EXERCISE =
Collect each line containing "image".
** Begin **
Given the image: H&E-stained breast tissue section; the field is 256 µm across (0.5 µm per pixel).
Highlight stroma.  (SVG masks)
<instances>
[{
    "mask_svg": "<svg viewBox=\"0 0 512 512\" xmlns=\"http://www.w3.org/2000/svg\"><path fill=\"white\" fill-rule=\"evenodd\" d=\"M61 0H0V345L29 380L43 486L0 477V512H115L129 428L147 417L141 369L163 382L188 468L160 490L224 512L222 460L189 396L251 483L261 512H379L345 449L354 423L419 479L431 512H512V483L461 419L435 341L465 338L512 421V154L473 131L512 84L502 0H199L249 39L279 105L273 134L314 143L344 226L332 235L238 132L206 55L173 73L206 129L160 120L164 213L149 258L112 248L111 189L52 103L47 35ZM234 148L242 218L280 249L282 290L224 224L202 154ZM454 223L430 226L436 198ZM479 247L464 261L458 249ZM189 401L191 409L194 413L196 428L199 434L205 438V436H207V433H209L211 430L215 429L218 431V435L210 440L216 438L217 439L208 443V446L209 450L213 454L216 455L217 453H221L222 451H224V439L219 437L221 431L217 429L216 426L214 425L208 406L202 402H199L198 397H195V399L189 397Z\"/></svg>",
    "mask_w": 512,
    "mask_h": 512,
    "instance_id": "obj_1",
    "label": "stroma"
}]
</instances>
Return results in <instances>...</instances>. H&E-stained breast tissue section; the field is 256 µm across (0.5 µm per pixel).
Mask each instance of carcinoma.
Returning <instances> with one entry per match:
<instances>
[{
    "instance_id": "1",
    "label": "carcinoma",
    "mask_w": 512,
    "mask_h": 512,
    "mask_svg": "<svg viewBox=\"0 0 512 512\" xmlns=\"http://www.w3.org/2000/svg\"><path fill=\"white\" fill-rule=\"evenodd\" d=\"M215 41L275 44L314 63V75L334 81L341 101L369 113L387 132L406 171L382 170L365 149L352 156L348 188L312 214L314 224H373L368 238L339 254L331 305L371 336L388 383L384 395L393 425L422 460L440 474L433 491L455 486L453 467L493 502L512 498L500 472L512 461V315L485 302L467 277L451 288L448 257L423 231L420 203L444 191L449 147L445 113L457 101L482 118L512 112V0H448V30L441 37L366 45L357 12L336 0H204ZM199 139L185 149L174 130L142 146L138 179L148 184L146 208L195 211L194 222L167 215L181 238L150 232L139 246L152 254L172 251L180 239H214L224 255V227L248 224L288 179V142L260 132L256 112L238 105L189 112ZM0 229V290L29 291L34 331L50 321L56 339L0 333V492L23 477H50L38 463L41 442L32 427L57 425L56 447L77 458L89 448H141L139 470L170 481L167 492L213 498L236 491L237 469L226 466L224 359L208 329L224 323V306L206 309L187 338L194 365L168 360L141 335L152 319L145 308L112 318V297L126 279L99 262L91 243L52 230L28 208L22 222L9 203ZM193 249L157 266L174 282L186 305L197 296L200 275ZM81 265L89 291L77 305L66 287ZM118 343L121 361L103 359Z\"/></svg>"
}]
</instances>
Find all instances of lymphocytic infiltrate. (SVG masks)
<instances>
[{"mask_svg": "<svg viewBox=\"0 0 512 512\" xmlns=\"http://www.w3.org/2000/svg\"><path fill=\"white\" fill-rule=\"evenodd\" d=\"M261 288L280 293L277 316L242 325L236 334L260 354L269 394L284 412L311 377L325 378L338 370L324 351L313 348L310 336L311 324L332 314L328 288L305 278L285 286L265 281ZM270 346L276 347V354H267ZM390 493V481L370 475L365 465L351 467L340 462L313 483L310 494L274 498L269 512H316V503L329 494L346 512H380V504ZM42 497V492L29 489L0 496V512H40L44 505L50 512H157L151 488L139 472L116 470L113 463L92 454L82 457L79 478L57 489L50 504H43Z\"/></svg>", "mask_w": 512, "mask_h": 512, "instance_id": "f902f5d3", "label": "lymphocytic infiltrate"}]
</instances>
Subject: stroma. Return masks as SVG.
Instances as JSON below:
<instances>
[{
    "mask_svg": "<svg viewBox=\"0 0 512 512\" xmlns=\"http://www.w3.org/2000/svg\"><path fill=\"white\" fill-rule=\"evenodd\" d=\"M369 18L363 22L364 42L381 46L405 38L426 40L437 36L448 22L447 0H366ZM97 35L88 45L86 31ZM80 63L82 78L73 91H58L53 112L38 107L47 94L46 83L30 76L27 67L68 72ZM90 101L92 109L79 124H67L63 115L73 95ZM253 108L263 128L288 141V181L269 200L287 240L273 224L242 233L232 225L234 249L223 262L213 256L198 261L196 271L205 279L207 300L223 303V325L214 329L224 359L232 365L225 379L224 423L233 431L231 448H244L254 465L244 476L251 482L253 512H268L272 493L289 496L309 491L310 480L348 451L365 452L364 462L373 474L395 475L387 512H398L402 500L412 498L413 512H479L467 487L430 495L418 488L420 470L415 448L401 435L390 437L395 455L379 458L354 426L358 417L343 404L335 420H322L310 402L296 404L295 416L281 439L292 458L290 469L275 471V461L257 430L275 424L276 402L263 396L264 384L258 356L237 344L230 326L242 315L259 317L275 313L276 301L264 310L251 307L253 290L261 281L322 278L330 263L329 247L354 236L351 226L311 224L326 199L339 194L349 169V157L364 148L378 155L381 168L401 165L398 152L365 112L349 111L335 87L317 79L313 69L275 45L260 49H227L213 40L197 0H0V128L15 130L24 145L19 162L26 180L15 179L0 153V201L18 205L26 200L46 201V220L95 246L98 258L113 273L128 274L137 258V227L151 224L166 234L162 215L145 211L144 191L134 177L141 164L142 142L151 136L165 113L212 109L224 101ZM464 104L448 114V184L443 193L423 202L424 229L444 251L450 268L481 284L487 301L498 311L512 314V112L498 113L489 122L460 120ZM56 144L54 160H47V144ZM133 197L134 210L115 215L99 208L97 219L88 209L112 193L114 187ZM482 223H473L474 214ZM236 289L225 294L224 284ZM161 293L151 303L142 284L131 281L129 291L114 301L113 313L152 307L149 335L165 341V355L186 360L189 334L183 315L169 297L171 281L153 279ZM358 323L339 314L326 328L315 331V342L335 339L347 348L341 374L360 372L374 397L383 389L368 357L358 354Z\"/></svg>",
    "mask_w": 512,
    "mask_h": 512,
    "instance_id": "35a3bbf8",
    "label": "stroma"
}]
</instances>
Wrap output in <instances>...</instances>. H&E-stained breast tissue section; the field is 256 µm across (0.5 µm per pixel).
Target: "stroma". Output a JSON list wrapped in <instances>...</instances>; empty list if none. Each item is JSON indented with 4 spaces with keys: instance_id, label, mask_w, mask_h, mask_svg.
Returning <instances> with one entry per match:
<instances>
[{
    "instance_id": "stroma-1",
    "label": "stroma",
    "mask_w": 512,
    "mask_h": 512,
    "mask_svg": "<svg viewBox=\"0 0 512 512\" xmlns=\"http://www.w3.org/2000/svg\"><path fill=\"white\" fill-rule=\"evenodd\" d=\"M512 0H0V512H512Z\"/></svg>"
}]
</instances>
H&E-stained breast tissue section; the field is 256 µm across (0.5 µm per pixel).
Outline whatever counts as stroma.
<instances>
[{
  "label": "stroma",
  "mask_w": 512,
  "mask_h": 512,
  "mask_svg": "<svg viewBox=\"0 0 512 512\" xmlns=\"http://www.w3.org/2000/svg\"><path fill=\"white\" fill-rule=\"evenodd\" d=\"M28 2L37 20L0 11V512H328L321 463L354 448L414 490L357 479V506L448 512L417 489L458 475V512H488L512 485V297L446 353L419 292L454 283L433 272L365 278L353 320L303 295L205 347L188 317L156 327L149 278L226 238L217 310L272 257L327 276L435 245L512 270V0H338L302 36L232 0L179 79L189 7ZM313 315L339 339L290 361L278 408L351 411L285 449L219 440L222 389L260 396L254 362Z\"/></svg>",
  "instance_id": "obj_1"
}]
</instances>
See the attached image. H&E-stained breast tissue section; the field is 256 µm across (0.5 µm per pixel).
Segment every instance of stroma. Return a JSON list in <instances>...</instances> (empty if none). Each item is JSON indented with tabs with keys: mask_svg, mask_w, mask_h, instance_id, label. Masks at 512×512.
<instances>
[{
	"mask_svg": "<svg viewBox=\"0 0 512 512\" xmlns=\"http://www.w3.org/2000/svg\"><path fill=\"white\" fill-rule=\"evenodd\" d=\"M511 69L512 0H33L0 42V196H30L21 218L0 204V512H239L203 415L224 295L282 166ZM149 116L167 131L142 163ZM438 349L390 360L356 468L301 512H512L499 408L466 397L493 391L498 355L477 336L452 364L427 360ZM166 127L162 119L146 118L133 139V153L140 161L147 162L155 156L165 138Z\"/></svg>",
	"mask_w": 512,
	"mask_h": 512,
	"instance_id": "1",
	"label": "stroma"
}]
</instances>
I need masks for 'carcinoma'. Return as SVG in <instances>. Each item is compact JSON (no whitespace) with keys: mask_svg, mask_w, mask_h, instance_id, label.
** End **
TASK SOLUTION =
Given the image: H&E-stained breast tissue section; the field is 256 µm across (0.5 µm per pixel).
See the attached image. H&E-stained breast tissue section; the field is 256 µm across (0.5 µm per pixel).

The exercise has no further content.